[Records from a collection]
※ ※ ※

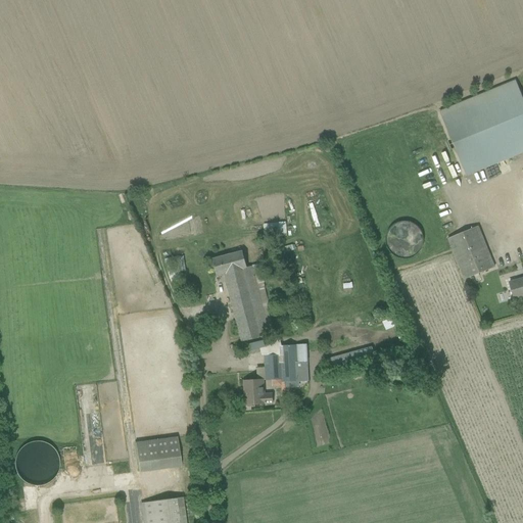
[(440,112),(466,177),(522,152),(522,98),(516,81),(440,112)]
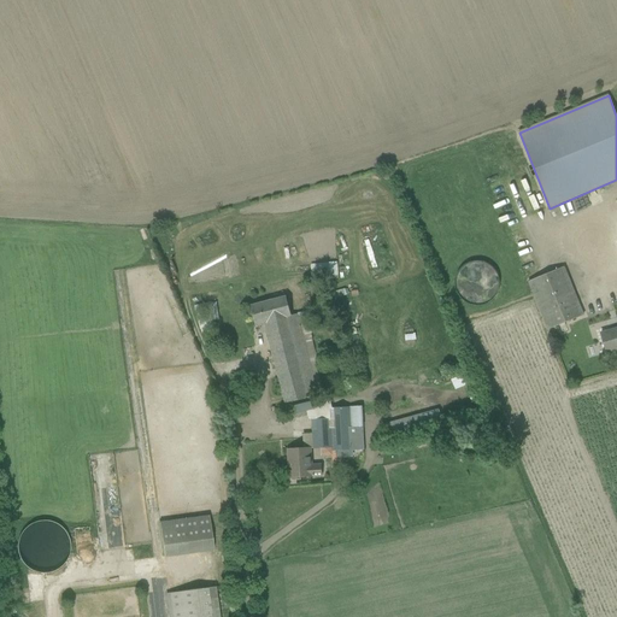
[(311,263),(312,276),(338,275),(338,262),(311,263)]
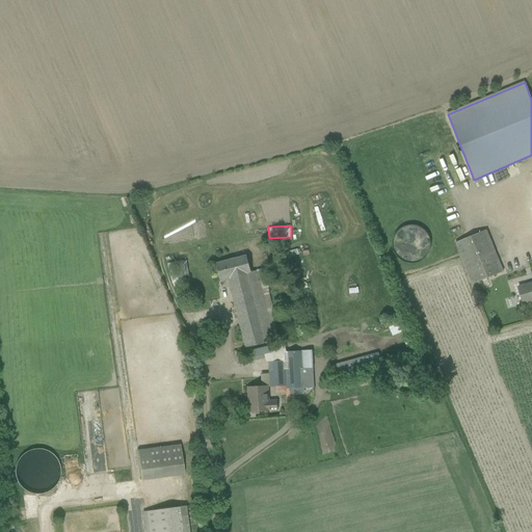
[(486,231),(455,243),(472,285),(503,272),(486,231)]
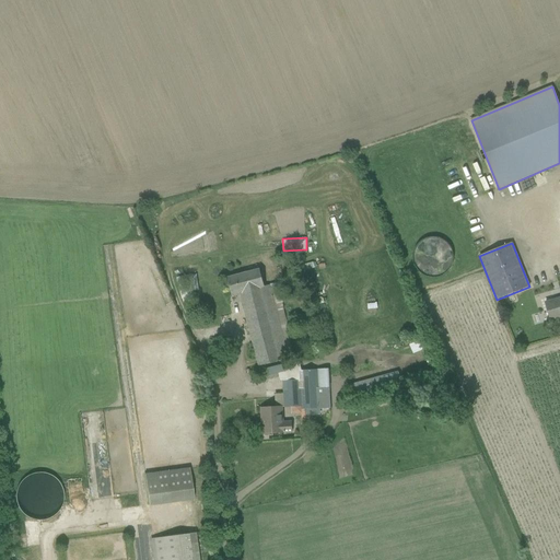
[(240,294),(259,366),(289,359),(269,287),(264,288),(259,269),(228,278),(232,296),(240,294)]
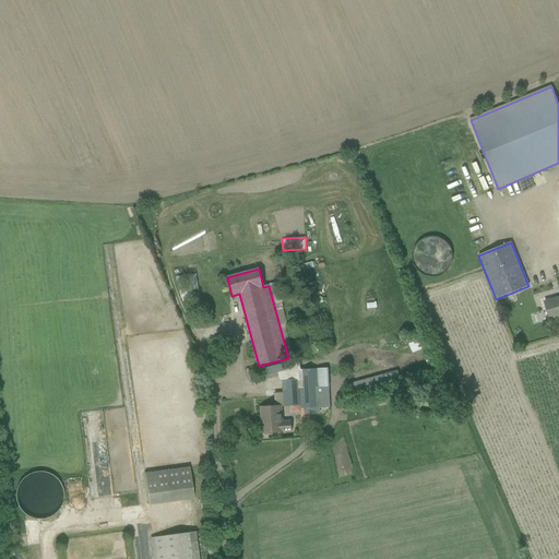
[(176,277),(178,286),(185,304),(194,299),(193,296),(194,295),(192,290),(195,290),(192,274),(176,277)]
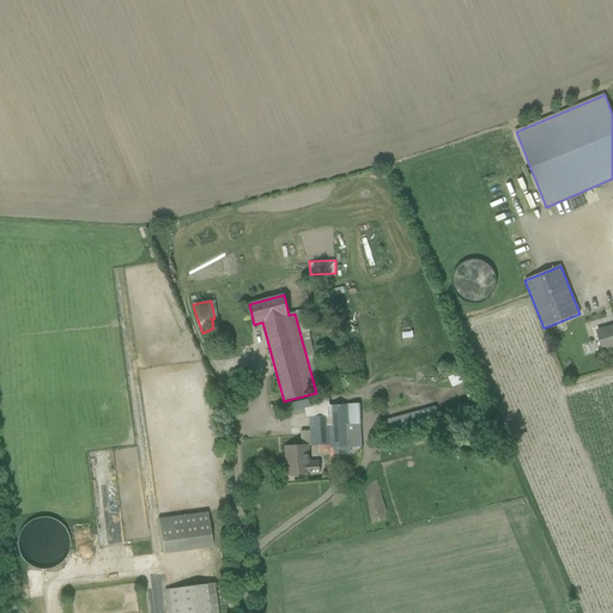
[(612,327),(598,332),(604,351),(612,347),(612,327)]
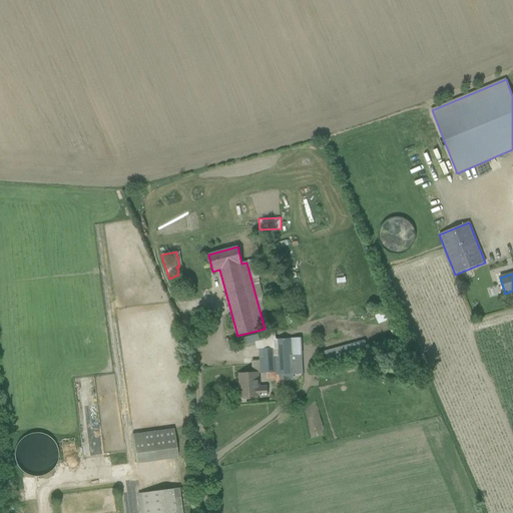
[(241,338),(243,345),(264,341),(263,333),(241,338)]
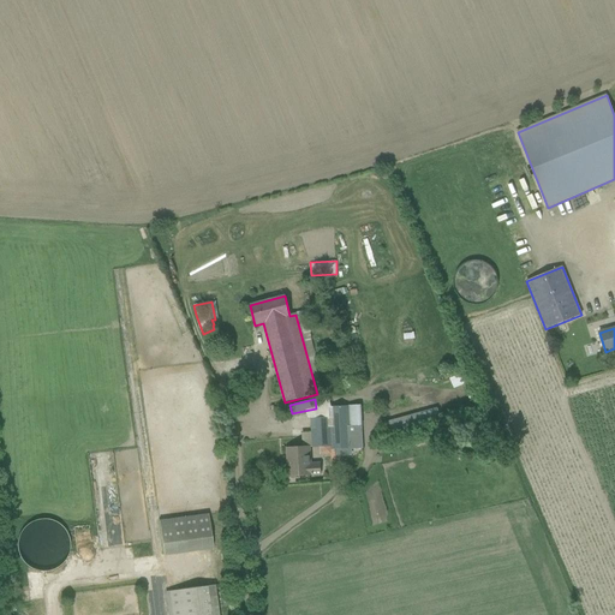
[(332,448),(351,448),(348,406),(332,406),(333,427),(312,428),(312,433),(302,433),(303,447),(332,446),(332,448)]
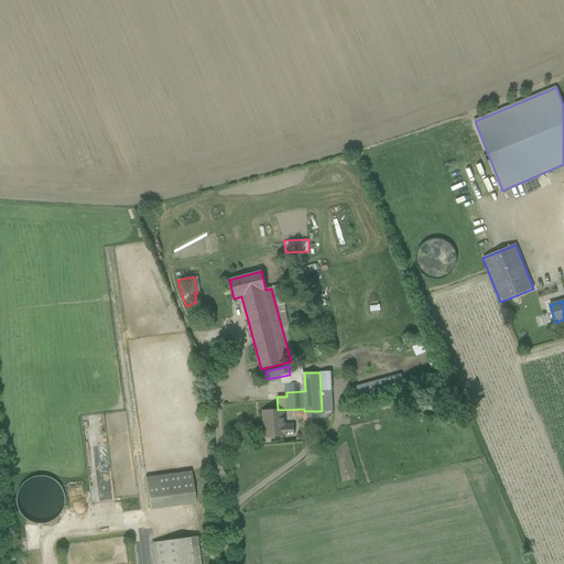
[(362,386),(366,400),(384,396),(380,380),(362,386)]
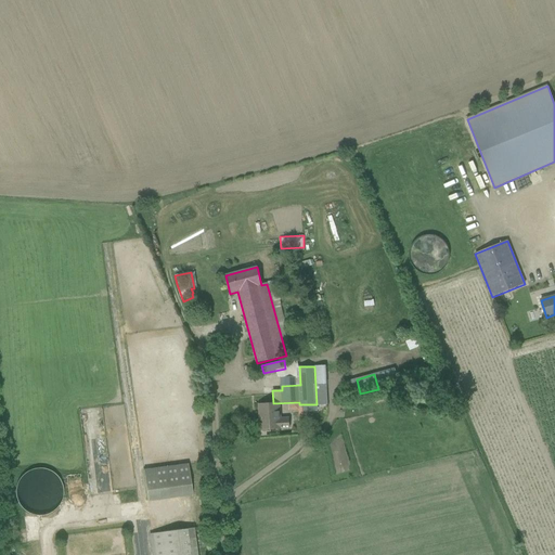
[(289,418),(281,420),(280,403),(259,404),(260,430),(289,429),(289,418)]
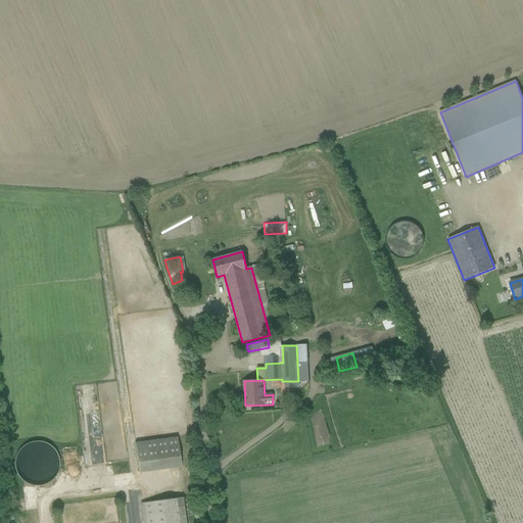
[(137,441),(140,472),(182,467),(179,436),(137,441)]
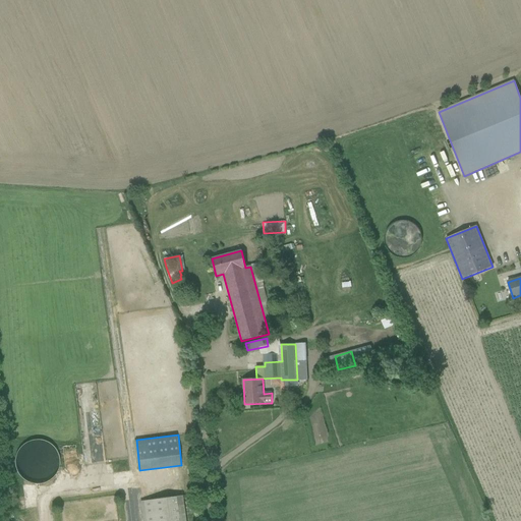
[(56,480),(56,476),(56,472),(55,468),(52,463),(49,460),(46,457),(41,455),(38,454),(33,453),(29,454),(23,456),(19,458),(16,460),(14,463),(11,468),(10,472),(10,477),(10,481),(11,485),(14,490),(17,494),(20,496),(24,498),(27,499),(34,500),(38,499),(43,498),(46,496),(50,493),(52,489),(55,484),(56,480)]
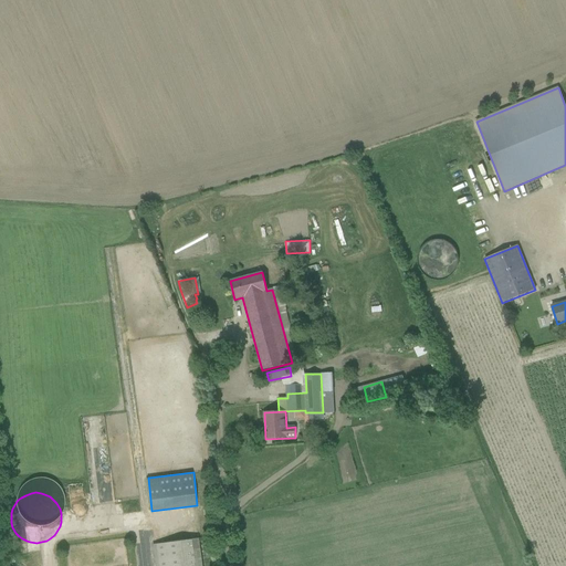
[(156,565),(201,565),(198,538),(153,545),(156,565)]
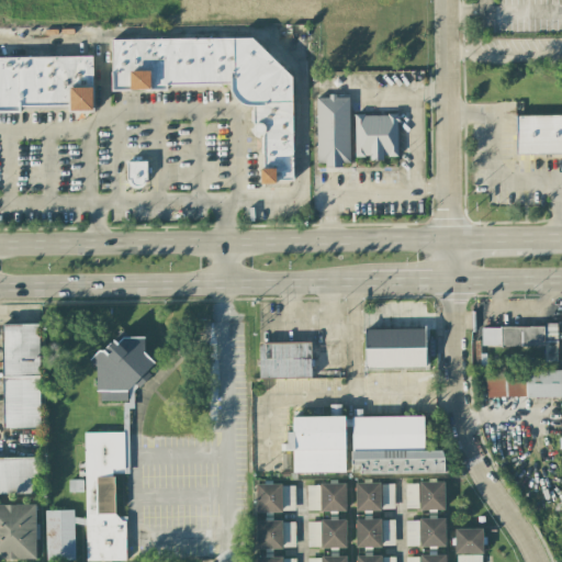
[(111,40),(111,91),(165,90),(169,86),(210,85),(231,85),(231,94),(243,107),(253,105),(254,133),(260,141),(260,149),(262,152),(263,165),(260,168),(260,183),(293,182),(292,76),(250,37),(111,40)]
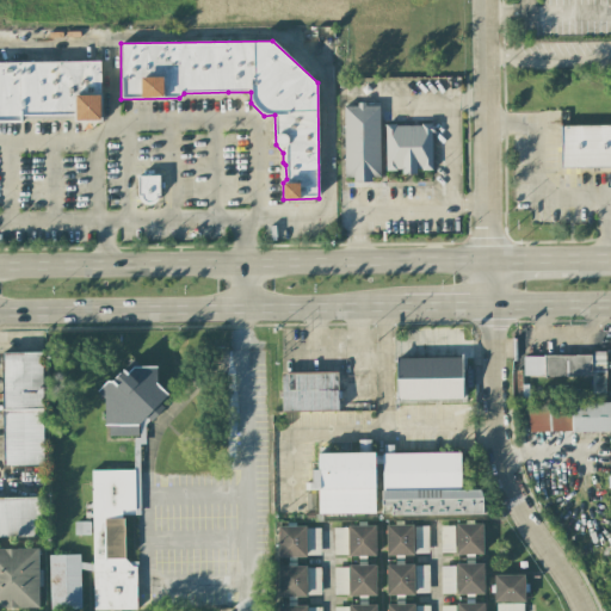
[(100,61),(0,62),(0,122),(22,122),(22,116),(74,116),(74,121),(102,121),(100,61)]
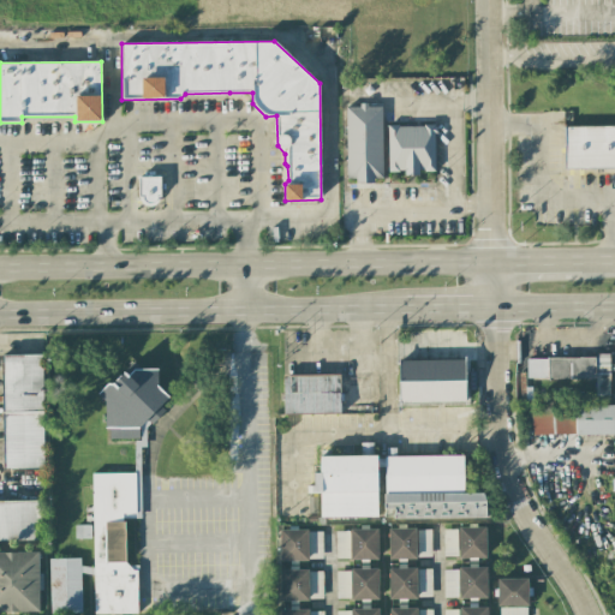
[(381,106),(345,106),(346,181),(382,180),(381,106)]
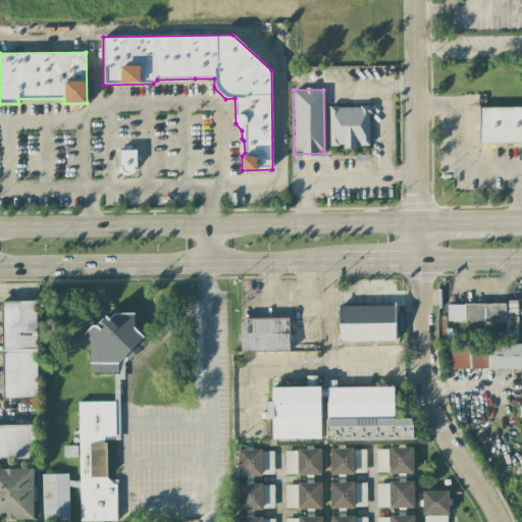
[(369,145),(369,106),(328,106),(328,146),(343,146),(343,149),(356,149),(356,146),(369,145)]
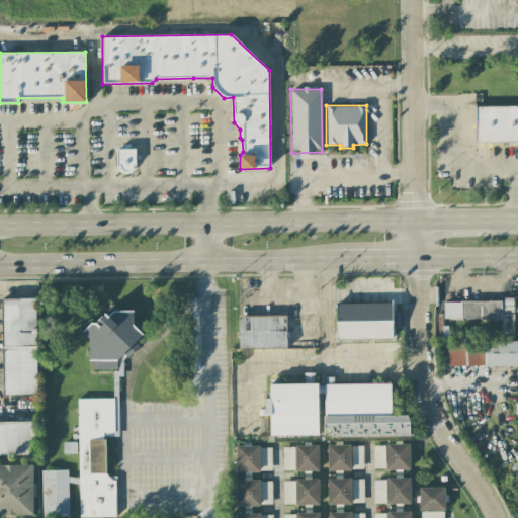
[(517,105),(475,107),(476,143),(517,141),(517,105)]
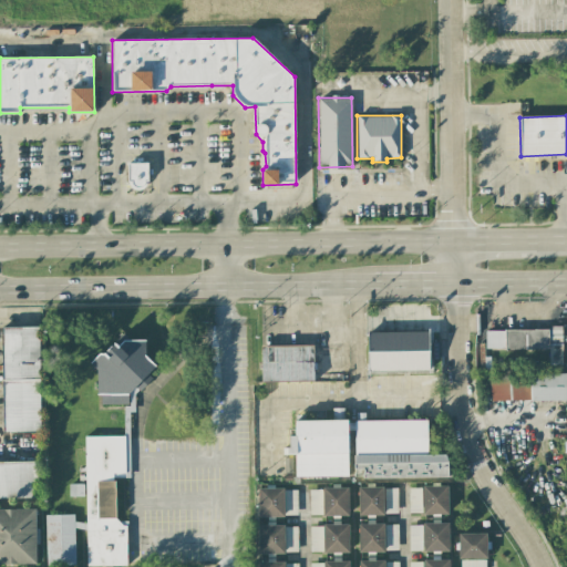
[(147,163),(127,163),(129,189),(148,188),(147,163)]
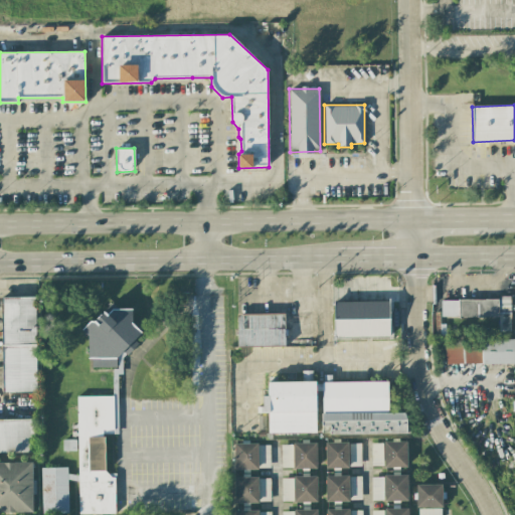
[(37,391),(35,297),(1,298),(3,392),(37,391)]
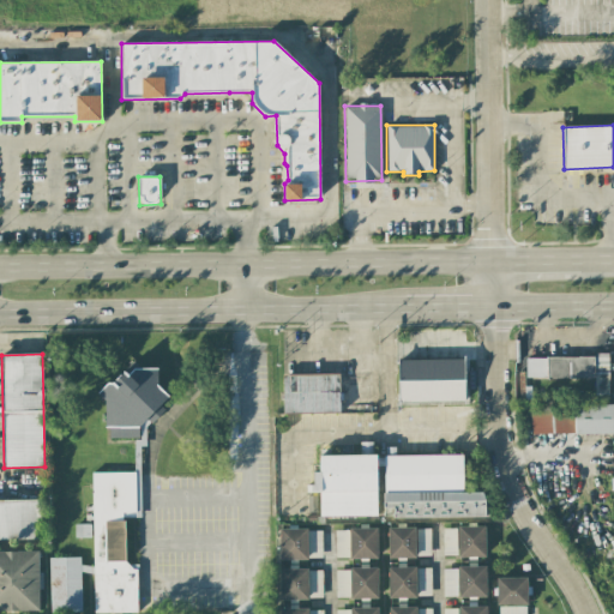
[(595,395),(609,395),(608,356),(525,357),(527,379),(595,378),(595,395)]
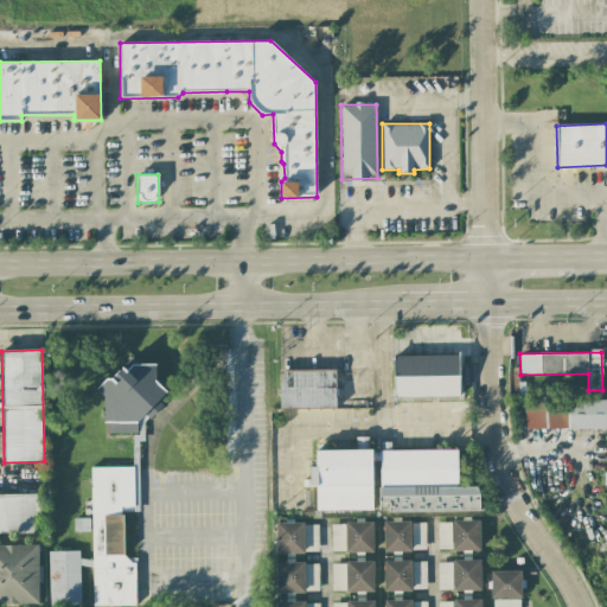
[(394,356),(394,398),(459,397),(459,356),(394,356)]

※ ※ ※

Above are the records; give them all again exactly, apart from the pictures.

[(440,112),(466,177),(522,152),(522,98),(516,81),(440,112)]
[(311,263),(312,276),(338,275),(338,262),(311,263)]
[(486,231),(455,243),(472,285),(503,272),(486,231)]
[(240,294),(259,366),(289,359),(269,287),(264,288),(259,269),(228,278),(232,296),(240,294)]
[(176,277),(178,286),(185,304),(194,299),(193,296),(194,295),(192,290),(195,290),(192,274),(176,277)]
[(612,327),(598,332),(604,351),(612,347),(612,327)]
[(241,338),(243,345),(264,341),(263,333),(241,338)]
[(332,448),(351,448),(348,406),(332,406),(333,427),(312,428),(312,433),(302,433),(303,447),(332,446),(332,448)]
[(362,386),(366,400),(384,396),(380,380),(362,386)]
[(289,418),(281,420),(280,403),(259,404),(260,430),(289,429),(289,418)]
[(137,441),(140,472),(182,467),(179,436),(137,441)]
[(56,480),(56,476),(56,472),(55,468),(52,463),(49,460),(46,457),(41,455),(38,454),(33,453),(29,454),(23,456),(19,458),(16,460),(14,463),(11,468),(10,472),(10,477),(10,481),(11,485),(14,490),(17,494),(20,496),(24,498),(27,499),(34,500),(38,499),(43,498),(46,496),(50,493),(52,489),(55,484),(56,480)]
[(156,565),(201,565),(198,538),(153,545),(156,565)]
[(111,40),(111,91),(165,90),(169,86),(210,85),(231,85),(231,94),(243,107),(253,105),(254,133),(260,141),(260,149),(262,152),(263,165),(260,168),(260,183),(293,182),(292,76),(250,37),(111,40)]
[(100,61),(0,62),(0,122),(22,122),(22,116),(74,116),(74,121),(102,121),(100,61)]
[(381,106),(345,106),(346,181),(382,180),(381,106)]
[(369,145),(369,106),(328,106),(328,146),(343,146),(343,149),(356,149),(356,146),(369,145)]
[(517,105),(475,107),(476,143),(517,141),(517,105)]
[(147,163),(127,163),(129,189),(148,188),(147,163)]
[(37,391),(35,297),(1,298),(3,392),(37,391)]
[(595,395),(609,395),(608,356),(525,357),(527,379),(595,378),(595,395)]
[(394,356),(394,398),(459,397),(459,356),(394,356)]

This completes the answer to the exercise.